_Stored dataset rows_
◆ ◆ ◆ ◆ ◆
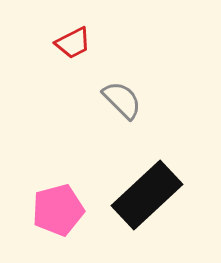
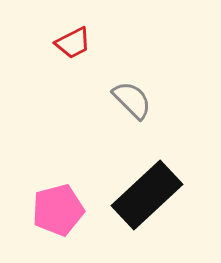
gray semicircle: moved 10 px right
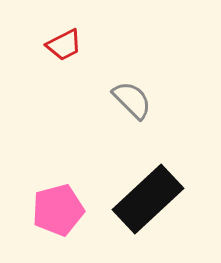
red trapezoid: moved 9 px left, 2 px down
black rectangle: moved 1 px right, 4 px down
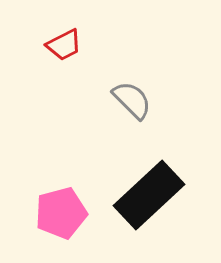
black rectangle: moved 1 px right, 4 px up
pink pentagon: moved 3 px right, 3 px down
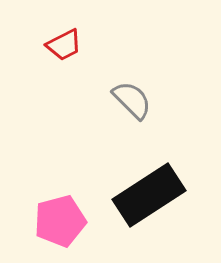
black rectangle: rotated 10 degrees clockwise
pink pentagon: moved 1 px left, 8 px down
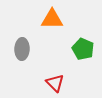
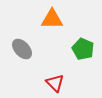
gray ellipse: rotated 45 degrees counterclockwise
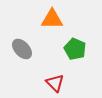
green pentagon: moved 8 px left
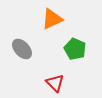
orange triangle: rotated 25 degrees counterclockwise
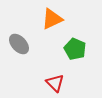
gray ellipse: moved 3 px left, 5 px up
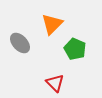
orange triangle: moved 5 px down; rotated 20 degrees counterclockwise
gray ellipse: moved 1 px right, 1 px up
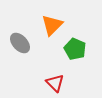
orange triangle: moved 1 px down
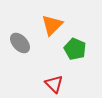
red triangle: moved 1 px left, 1 px down
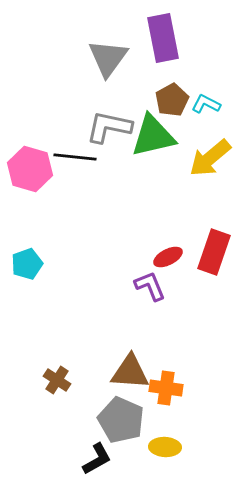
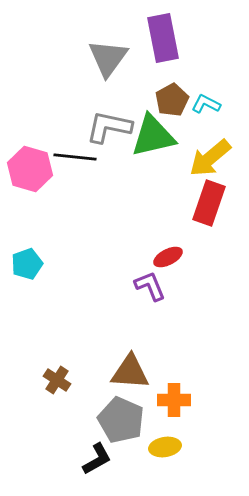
red rectangle: moved 5 px left, 49 px up
orange cross: moved 8 px right, 12 px down; rotated 8 degrees counterclockwise
yellow ellipse: rotated 12 degrees counterclockwise
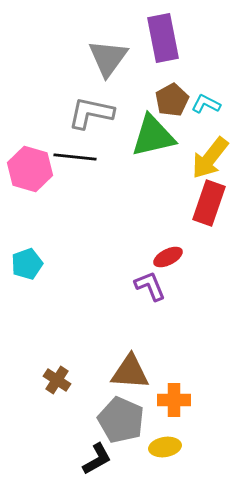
gray L-shape: moved 18 px left, 14 px up
yellow arrow: rotated 12 degrees counterclockwise
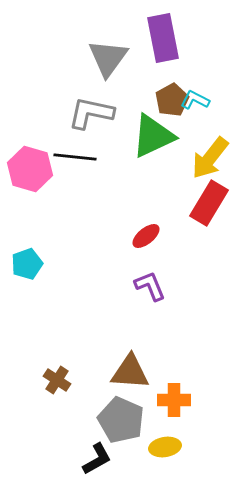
cyan L-shape: moved 11 px left, 4 px up
green triangle: rotated 12 degrees counterclockwise
red rectangle: rotated 12 degrees clockwise
red ellipse: moved 22 px left, 21 px up; rotated 12 degrees counterclockwise
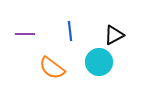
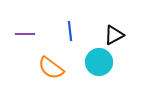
orange semicircle: moved 1 px left
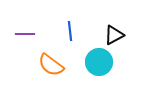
orange semicircle: moved 3 px up
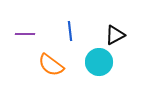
black triangle: moved 1 px right
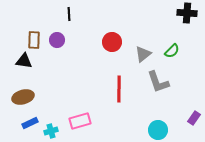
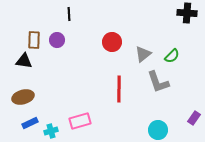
green semicircle: moved 5 px down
◆ ◆ ◆ ◆ ◆
_What is being asked_
Count the lines in the rows above that contain the word "orange", and give only the number.

_Task answer_
6